### Try it
Below is a listing. Set down exactly the lines from the one containing "white brick A4:A5" through the one containing "lime brick G4:G5 level 1 -> none", both ends included, and leave out the rest.

### Provided data
-.-.-
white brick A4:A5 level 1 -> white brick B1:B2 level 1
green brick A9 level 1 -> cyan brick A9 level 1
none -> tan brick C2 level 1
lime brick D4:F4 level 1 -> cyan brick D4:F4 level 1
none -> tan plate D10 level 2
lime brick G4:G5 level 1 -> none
-.-.-
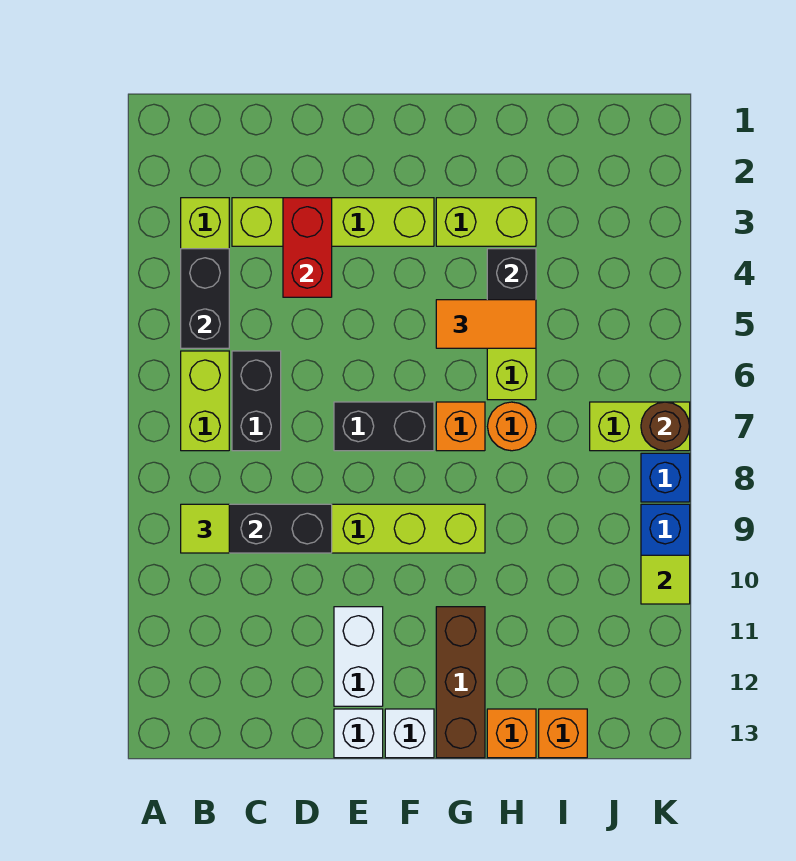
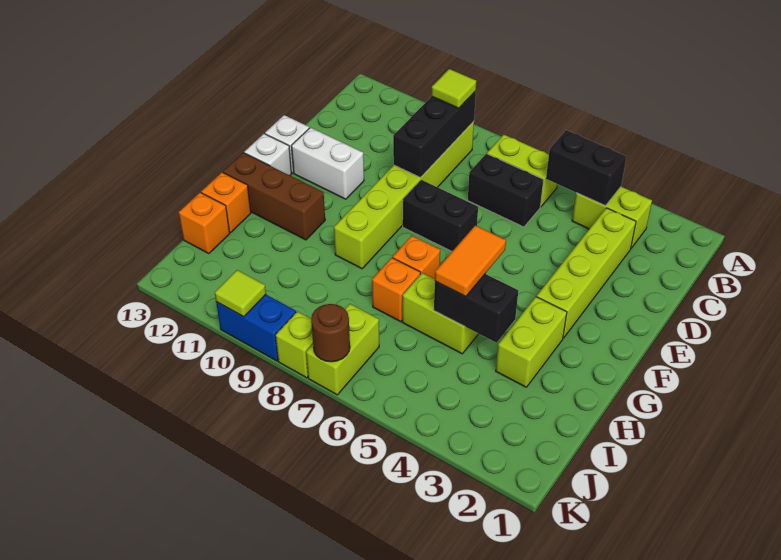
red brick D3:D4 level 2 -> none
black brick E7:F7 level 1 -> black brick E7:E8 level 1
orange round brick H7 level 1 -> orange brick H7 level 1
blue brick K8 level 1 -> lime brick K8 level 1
-.-.-
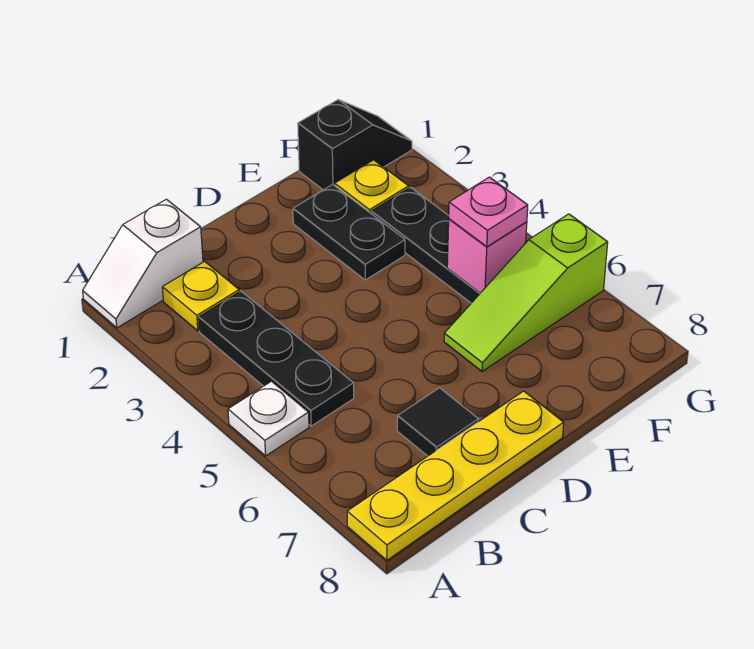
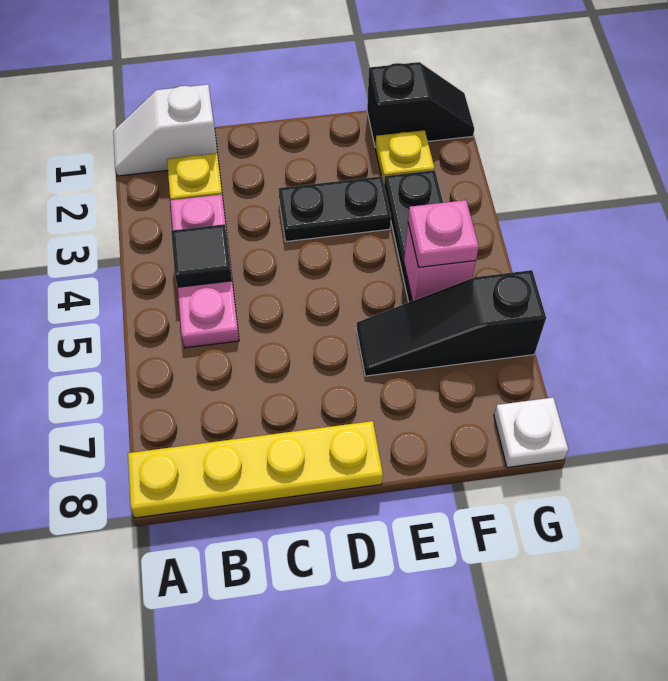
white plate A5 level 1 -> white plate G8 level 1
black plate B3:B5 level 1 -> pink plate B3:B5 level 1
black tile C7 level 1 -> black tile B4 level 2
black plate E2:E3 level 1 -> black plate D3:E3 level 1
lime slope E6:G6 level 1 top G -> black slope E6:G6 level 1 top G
-.-.-
### Exercise answer
white brick A4:A5 level 1 -> white brick B1:B2 level 1
green brick A9 level 1 -> cyan brick A9 level 1
none -> tan brick C2 level 1
lime brick D4:F4 level 1 -> cyan brick D4:F4 level 1
none -> tan plate D10 level 2
lime brick G4:G5 level 1 -> none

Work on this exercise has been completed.